[REQUIREMENT]: Among the lines below, tally those that hold "plate". Return the number and nothing more.

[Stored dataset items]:
○ ○ ○
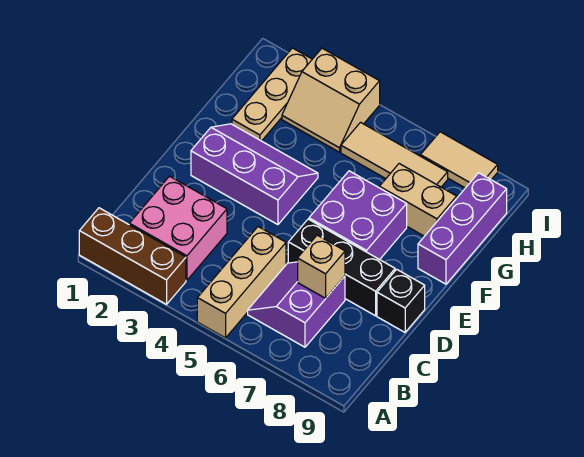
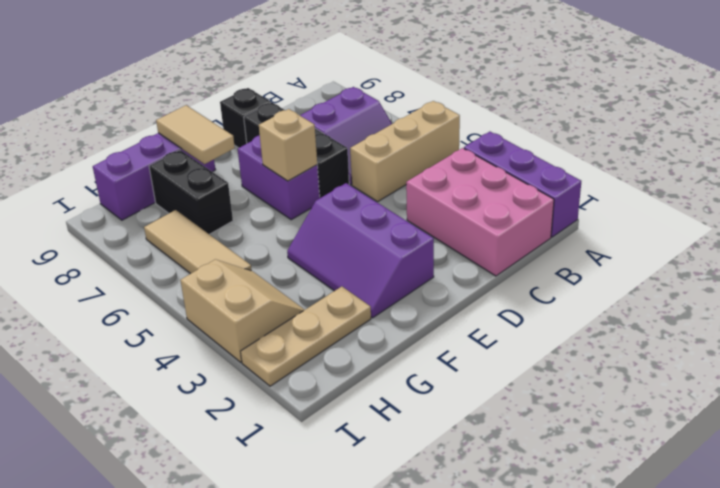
brown brick A1:A3 level 1 -> purple brick A1:A3 level 1
pink brick B2:C3 level 1 -> pink brick B1:C3 level 1
tan brick C7 level 2 -> tan brick E6 level 2
purple brick E6:F7 level 1 -> purple brick E6:E7 level 1
tan brick G7:G8 level 1 -> black brick G7:G8 level 1
tan tile I7:I8 level 1 -> tan tile F8:F9 level 2

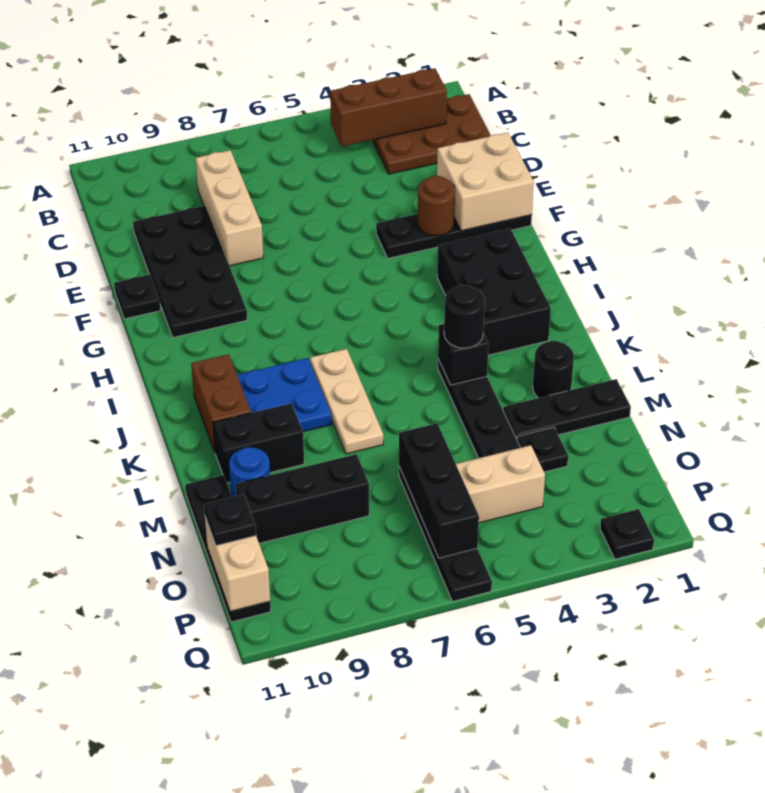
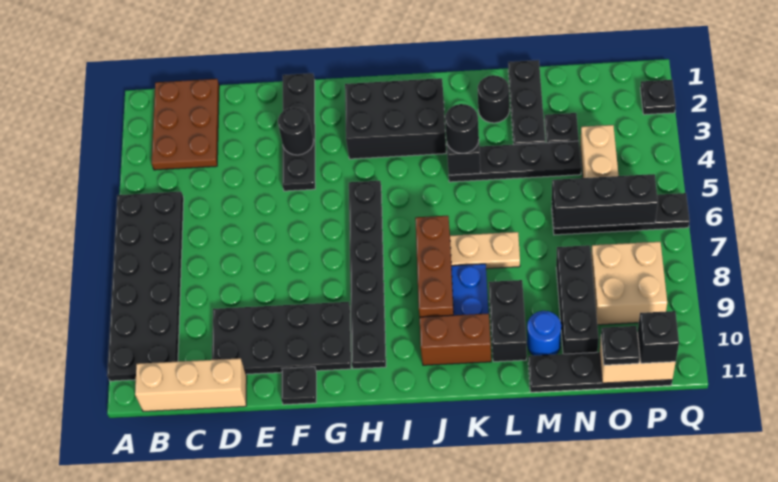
none -> black plate A5:B10 level 1
brown brick B2:B4 level 2 -> brown brick J7:J9 level 2
tan brick C8:E8 level 1 -> tan brick B11:D11 level 1
tan brick E1:F2 level 2 -> tan brick O8:P9 level 1
brown round brick F3 level 2 -> black round brick F3 level 2
none -> black plate H5:H10 level 1
none -> black brick P11 level 3

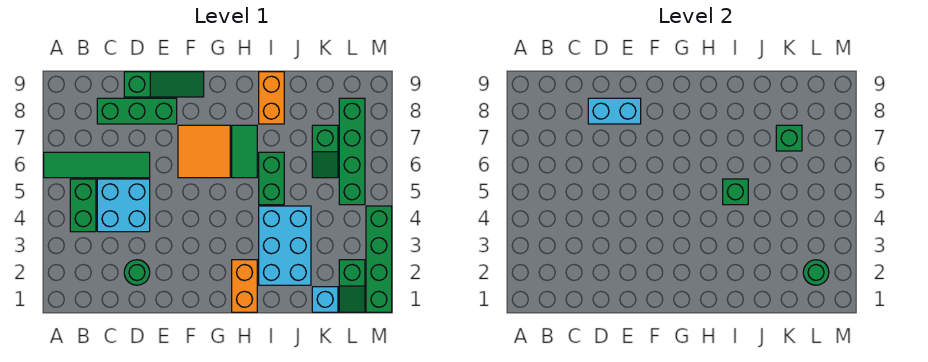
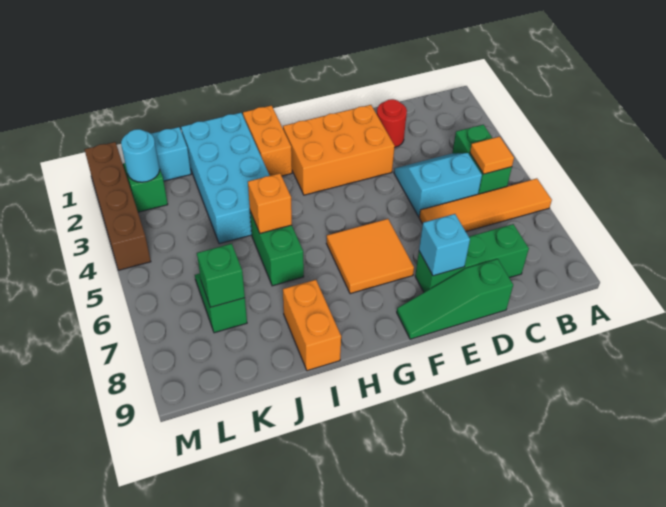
green tile A6:D6 level 1 -> orange tile A6:D6 level 1
none -> orange tile B5 level 2
cyan brick C4:D5 level 1 -> cyan slope C4:D5 level 1 top 5
green round brick D2 level 1 -> red round brick D2 level 1
cyan brick D8:E8 level 2 -> cyan brick E8 level 2
none -> orange brick E2:G3 level 1
green tile H6:H7 level 1 -> none
cyan brick I2:J4 level 1 -> cyan brick I1:J4 level 1
green brick I5 level 2 -> orange brick I5 level 2
green round brick L2 level 2 -> cyan round brick L2 level 2
green brick L5:L8 level 1 -> none
green brick M1:M4 level 1 -> brown brick M1:M4 level 1

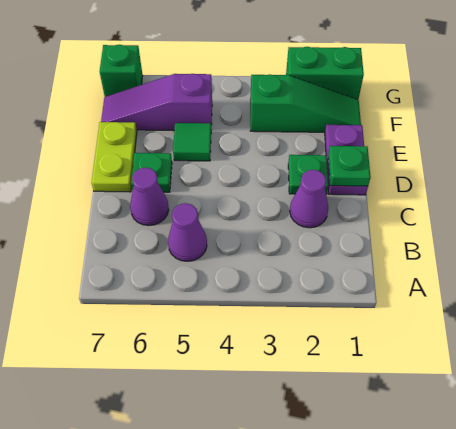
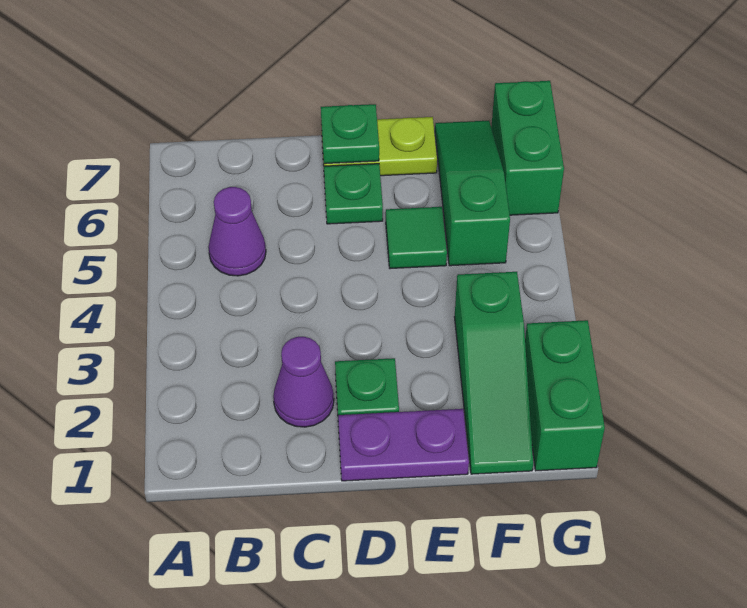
purple cone C6 level 1 -> none
green plate D1 level 2 -> green plate D7 level 2
purple slope F5:F7 level 1 top 5 -> green slope F5:F7 level 1 top 5
green brick G7 level 1 -> green brick G6:G7 level 1

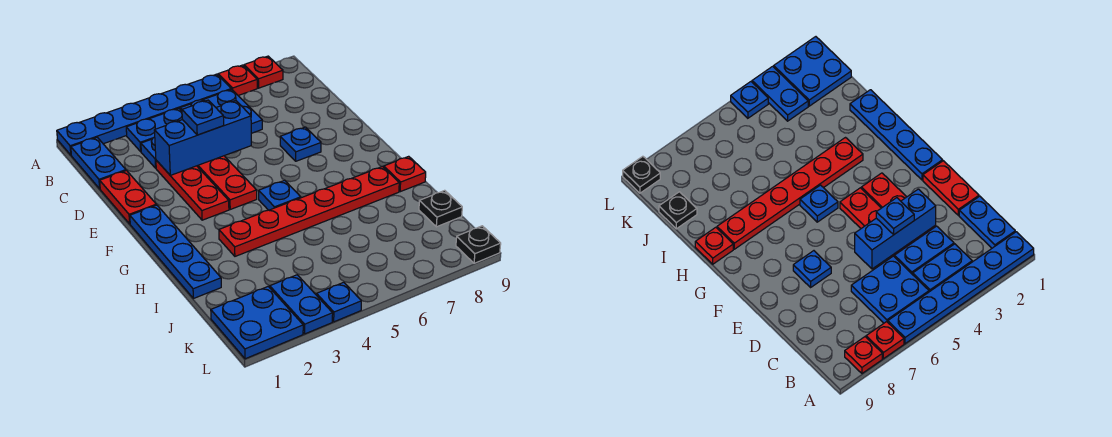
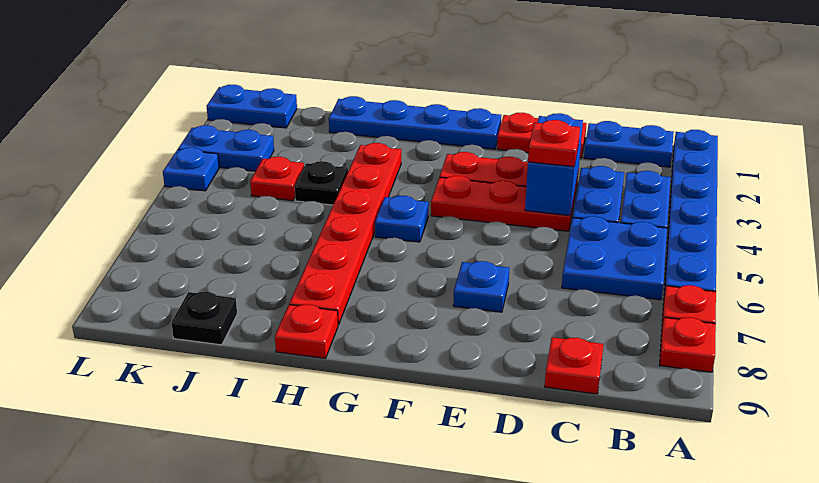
none -> red plate C9 level 1
blue brick D3:D5 level 2 -> blue brick D3:D4 level 2
blue plate D4 level 3 -> red plate D4 level 3
none -> red plate J4 level 1
blue plate K1:L2 level 1 -> blue plate K1:L1 level 1
black plate L9 level 1 -> black plate I4 level 1

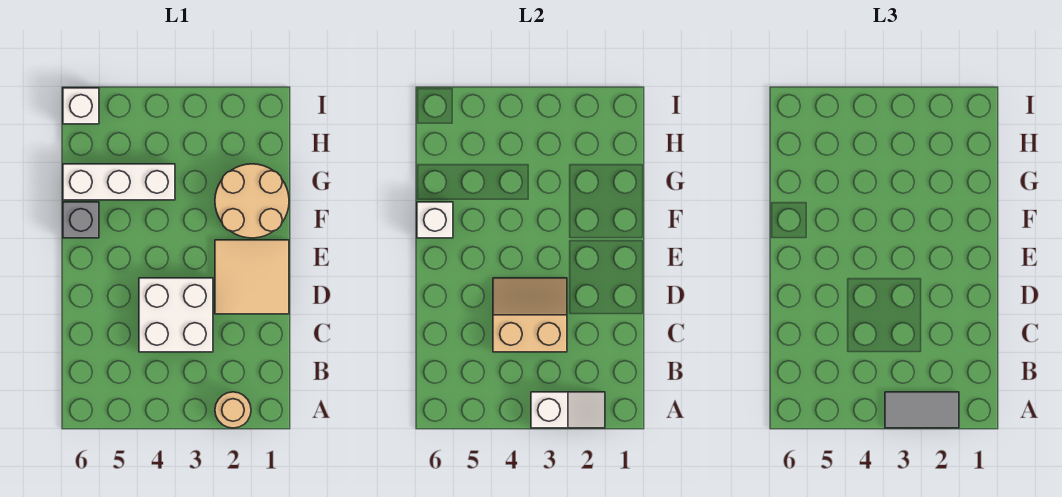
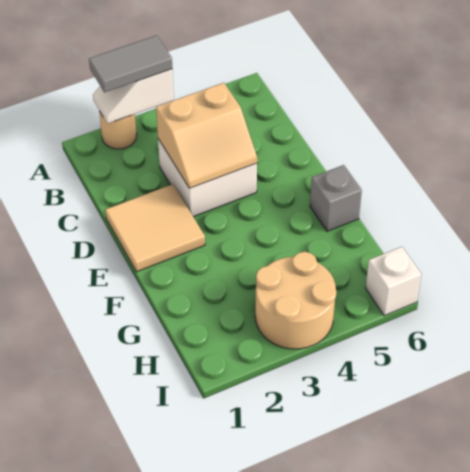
tan round brick F1:G2 level 1 -> tan round brick H3:I4 level 1
white brick F6 level 2 -> none
white brick G4:G6 level 1 -> none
○ ○ ○
[RESPONSE TO THIS TASK]: 8